Scene edit records:

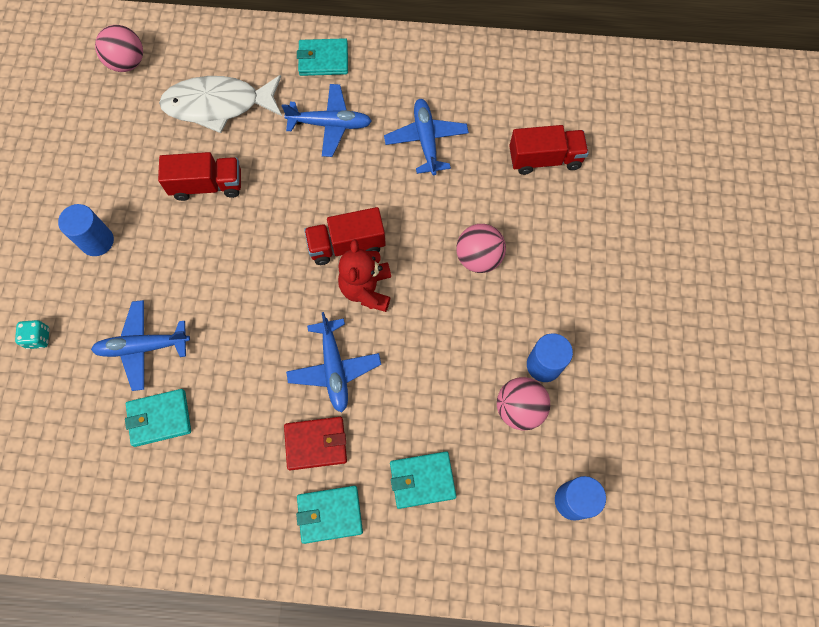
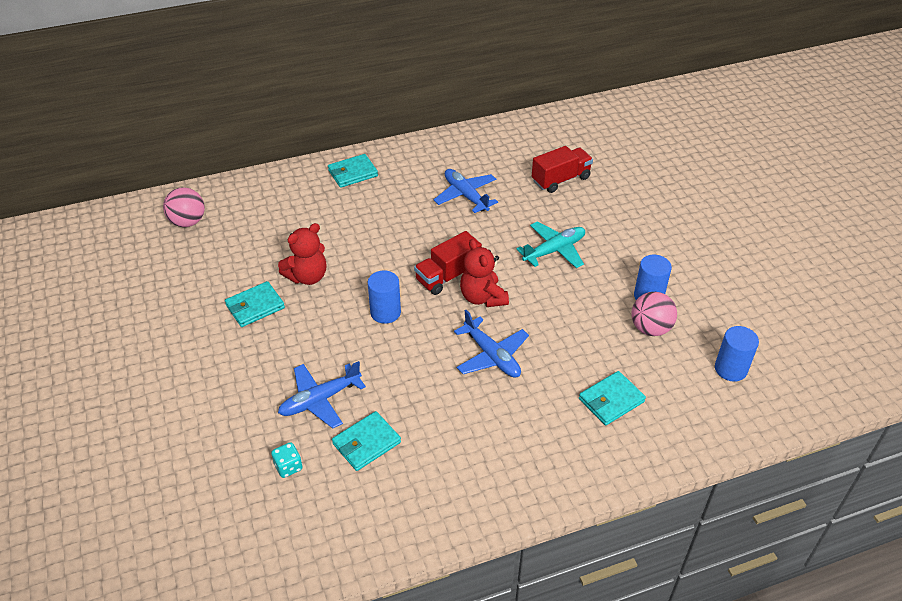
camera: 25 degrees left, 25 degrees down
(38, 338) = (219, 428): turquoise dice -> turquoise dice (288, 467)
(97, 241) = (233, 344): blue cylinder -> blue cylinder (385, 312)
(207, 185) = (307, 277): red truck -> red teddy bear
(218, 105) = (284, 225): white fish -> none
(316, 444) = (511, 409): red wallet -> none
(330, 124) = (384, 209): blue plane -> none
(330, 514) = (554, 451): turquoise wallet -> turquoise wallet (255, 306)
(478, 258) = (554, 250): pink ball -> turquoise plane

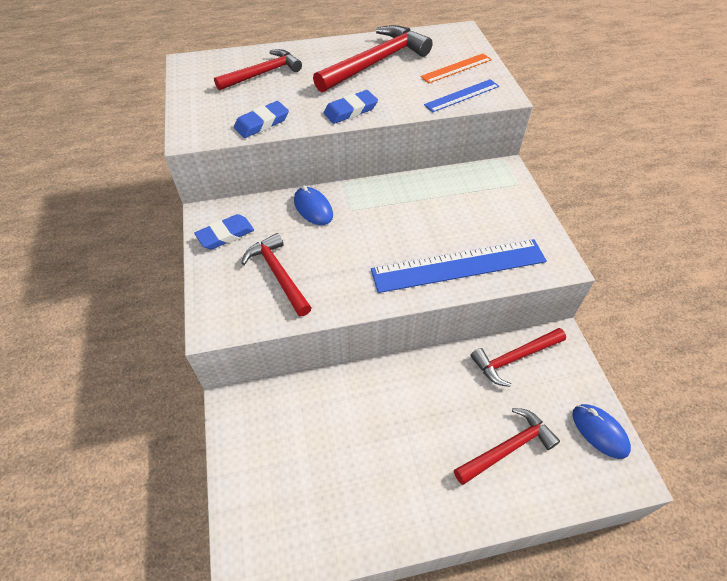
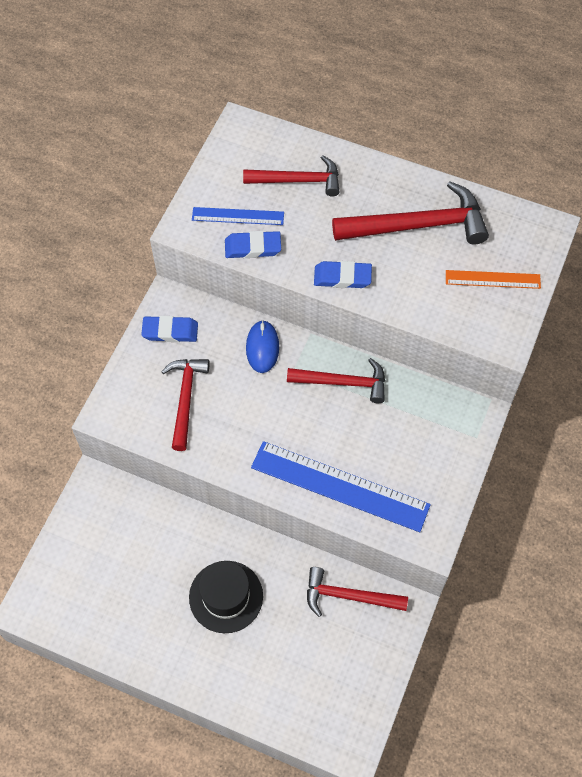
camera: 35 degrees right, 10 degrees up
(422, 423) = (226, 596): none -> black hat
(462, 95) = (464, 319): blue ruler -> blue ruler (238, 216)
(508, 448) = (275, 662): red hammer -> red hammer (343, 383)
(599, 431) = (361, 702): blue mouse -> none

= Task instructions =
Nothing but the lines from the one with "(422, 423) = (226, 596): none -> black hat" to the last line of the data should appear in the answer, each exactly as it stands.

= Exercise response =
(422, 423) = (226, 596): none -> black hat
(462, 95) = (464, 319): blue ruler -> blue ruler (238, 216)
(508, 448) = (275, 662): red hammer -> red hammer (343, 383)
(599, 431) = (361, 702): blue mouse -> none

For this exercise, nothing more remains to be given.